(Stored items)

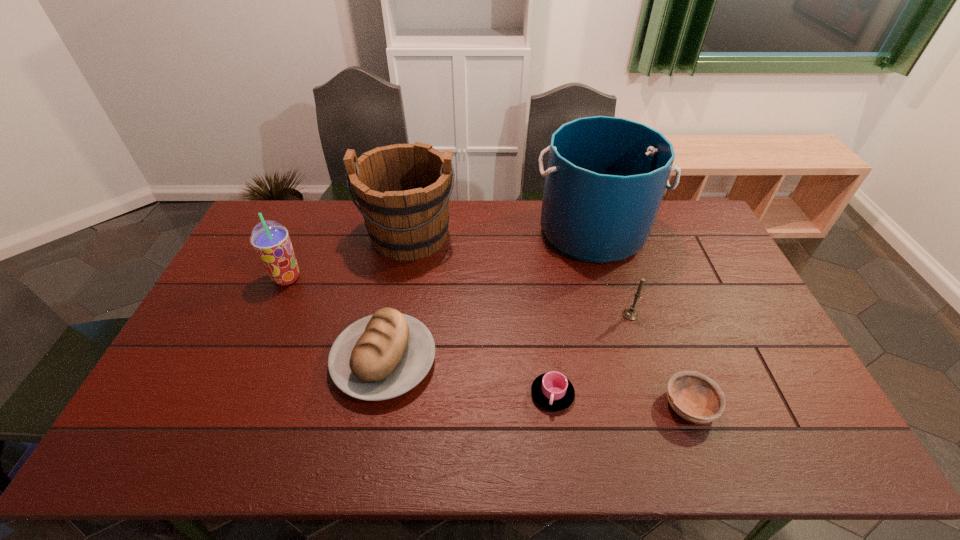
Locate an element on the screen. The width and height of the screenshot is (960, 540). vacant region at the near edge of the desktop is located at coordinates (437, 440).

I want to click on vacant region at the right edge of the desktop, so click(x=781, y=360).

In the image, there is a desktop. In order to click on free region at the far left corner in this screenshot , I will do `click(288, 231)`.

In the image, there is a desktop. At what (x,y) coordinates should I click in order to perform the action: click on vacant space at the near right corner. Please return your answer as a coordinate pair (x, y). Looking at the image, I should click on (771, 447).

Locate an element on the screen. Image resolution: width=960 pixels, height=540 pixels. vacant area between the bucket and the leftmost object is located at coordinates (440, 255).

I want to click on free space between the bread and the candle, so click(x=508, y=338).

Locate an element on the screen. The height and width of the screenshot is (540, 960). unoccupied area between the third tallest object and the bread is located at coordinates (336, 319).

Locate an element on the screen. The image size is (960, 540). blank region between the smoothie and the wine bucket is located at coordinates (348, 256).

You are a GUI agent. You are given a task and a screenshot of the screen. Output one action in this format:
    pyautogui.click(x=<x>, y=<y>)
    Task: Click on the vacant space in between the wine bucket and the bucket
    
    Given the screenshot: What is the action you would take?
    pyautogui.click(x=502, y=233)

I want to click on blank region between the wine bucket and the bucket, so click(502, 233).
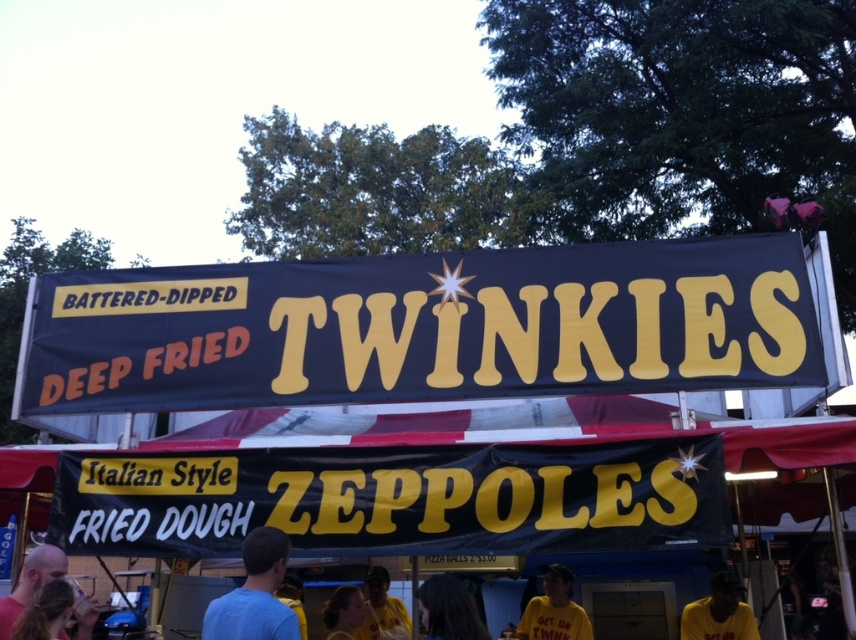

◆ **PROBLEM STATEMENT**
Copy all of the lines above without changing a word, and leave the pictures out of your copy.

◆ **COMPLETED EXERCISE**
Locate an element on the screen. The width and height of the screenshot is (960, 540). vacant region at the near edge of the desktop is located at coordinates (437, 440).

I want to click on vacant region at the right edge of the desktop, so click(x=781, y=360).

In the image, there is a desktop. In order to click on free region at the far left corner in this screenshot , I will do `click(288, 231)`.

In the image, there is a desktop. At what (x,y) coordinates should I click in order to perform the action: click on vacant space at the near right corner. Please return your answer as a coordinate pair (x, y). Looking at the image, I should click on (771, 447).

Locate an element on the screen. Image resolution: width=960 pixels, height=540 pixels. vacant area between the bucket and the leftmost object is located at coordinates (440, 255).

I want to click on free space between the bread and the candle, so click(x=508, y=338).

Locate an element on the screen. The height and width of the screenshot is (540, 960). unoccupied area between the third tallest object and the bread is located at coordinates (336, 319).

Locate an element on the screen. The image size is (960, 540). blank region between the smoothie and the wine bucket is located at coordinates (348, 256).

You are a GUI agent. You are given a task and a screenshot of the screen. Output one action in this format:
    pyautogui.click(x=<x>, y=<y>)
    Task: Click on the vacant space in between the wine bucket and the bucket
    
    Given the screenshot: What is the action you would take?
    pyautogui.click(x=502, y=233)

I want to click on blank region between the wine bucket and the bucket, so click(502, 233).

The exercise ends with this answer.